Top of INFORMATION

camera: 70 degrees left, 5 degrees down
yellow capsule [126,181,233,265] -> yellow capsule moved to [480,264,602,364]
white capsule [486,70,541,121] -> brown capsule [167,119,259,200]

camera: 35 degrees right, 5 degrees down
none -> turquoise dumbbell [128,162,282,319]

Bottom of INFORMATION
Top of INFORMATION

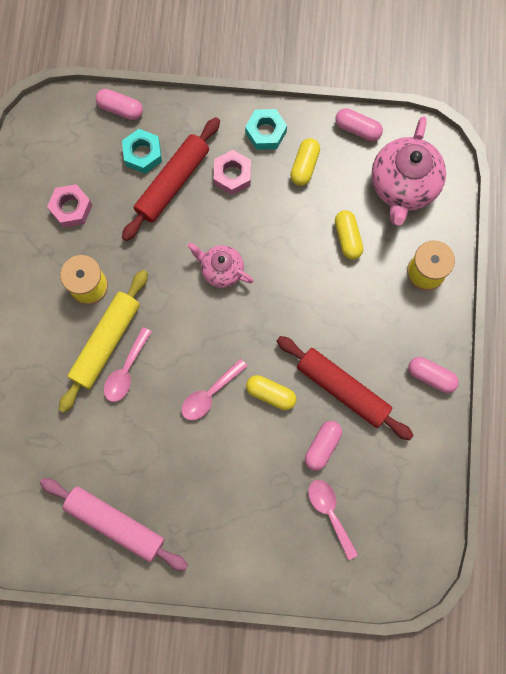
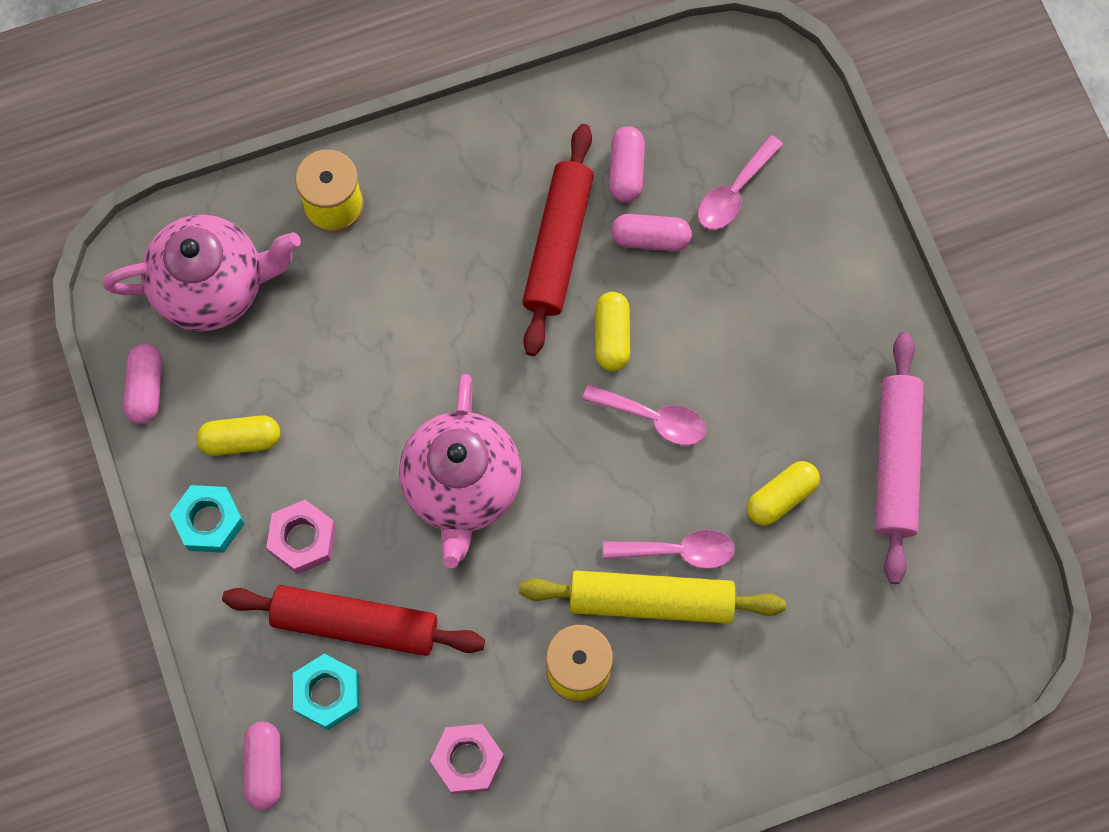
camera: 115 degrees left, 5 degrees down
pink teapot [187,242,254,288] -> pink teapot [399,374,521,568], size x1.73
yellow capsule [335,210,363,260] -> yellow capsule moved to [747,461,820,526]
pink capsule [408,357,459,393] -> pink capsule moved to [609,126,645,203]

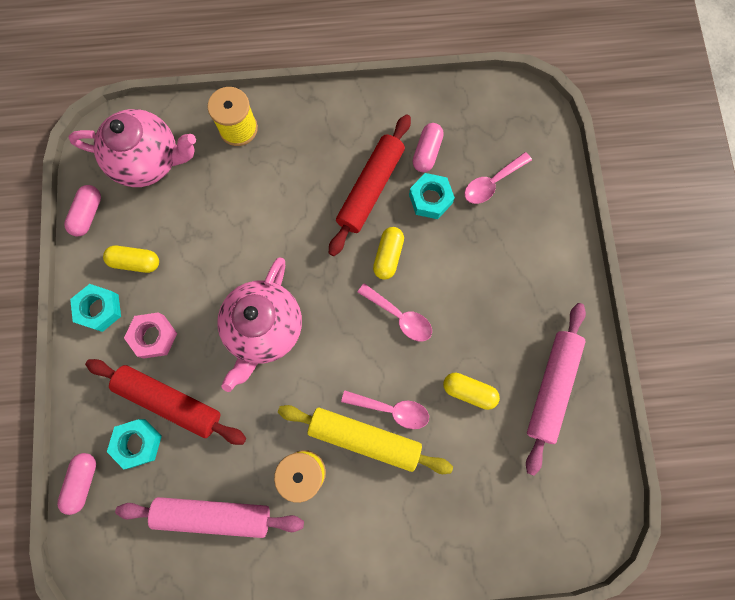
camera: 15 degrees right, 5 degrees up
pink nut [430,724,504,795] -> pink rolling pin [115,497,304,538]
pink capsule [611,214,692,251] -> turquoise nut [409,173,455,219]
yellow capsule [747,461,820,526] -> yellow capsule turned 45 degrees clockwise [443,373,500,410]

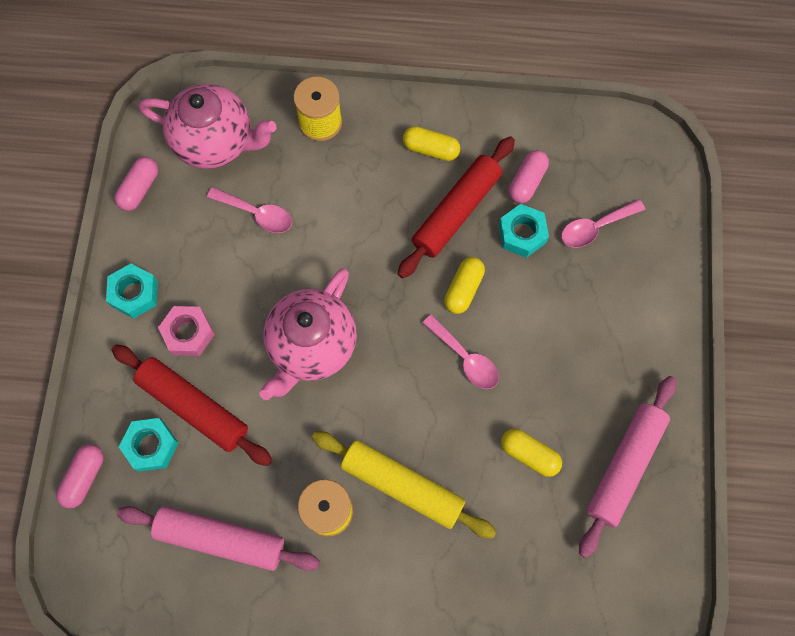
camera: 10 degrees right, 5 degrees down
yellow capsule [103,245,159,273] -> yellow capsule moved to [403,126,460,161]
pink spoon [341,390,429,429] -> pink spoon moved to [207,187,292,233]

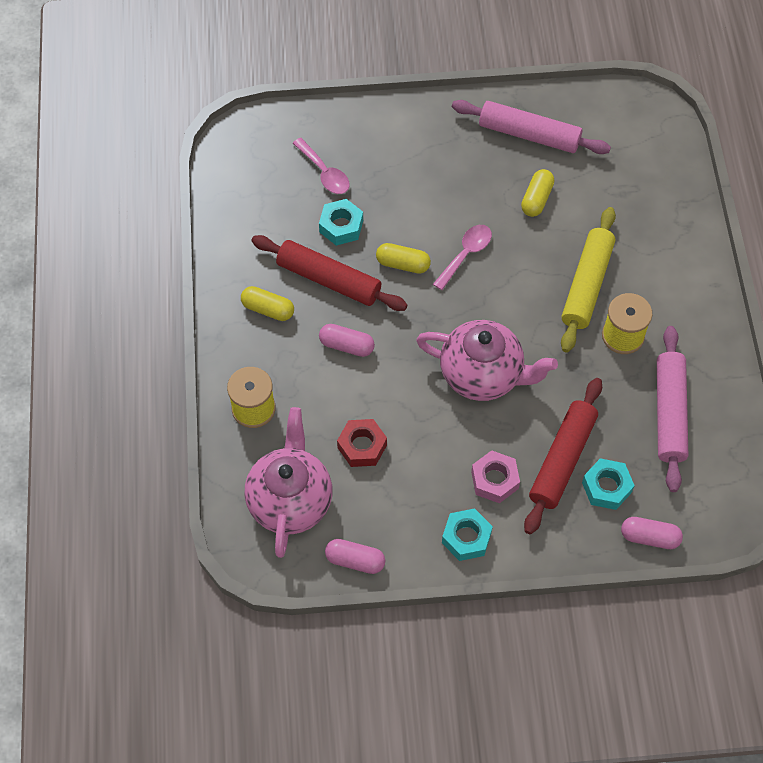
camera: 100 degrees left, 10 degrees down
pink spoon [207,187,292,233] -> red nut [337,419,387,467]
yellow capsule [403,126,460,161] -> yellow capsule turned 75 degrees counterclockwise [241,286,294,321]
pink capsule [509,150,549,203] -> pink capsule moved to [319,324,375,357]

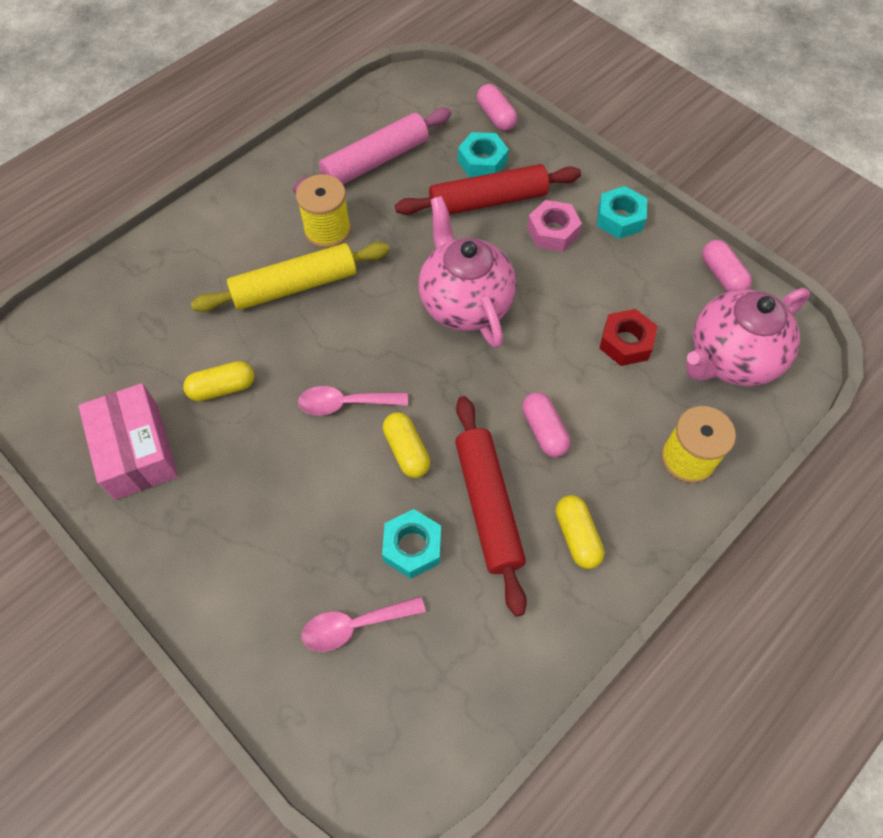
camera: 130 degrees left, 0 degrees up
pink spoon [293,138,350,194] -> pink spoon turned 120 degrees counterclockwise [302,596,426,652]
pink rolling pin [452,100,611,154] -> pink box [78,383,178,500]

Bottom of INFORMATION

**TRY IT:** A single number is the expected answer: how many lines of the entries contain "counterclockwise".

**COMPLETED TASK:** 2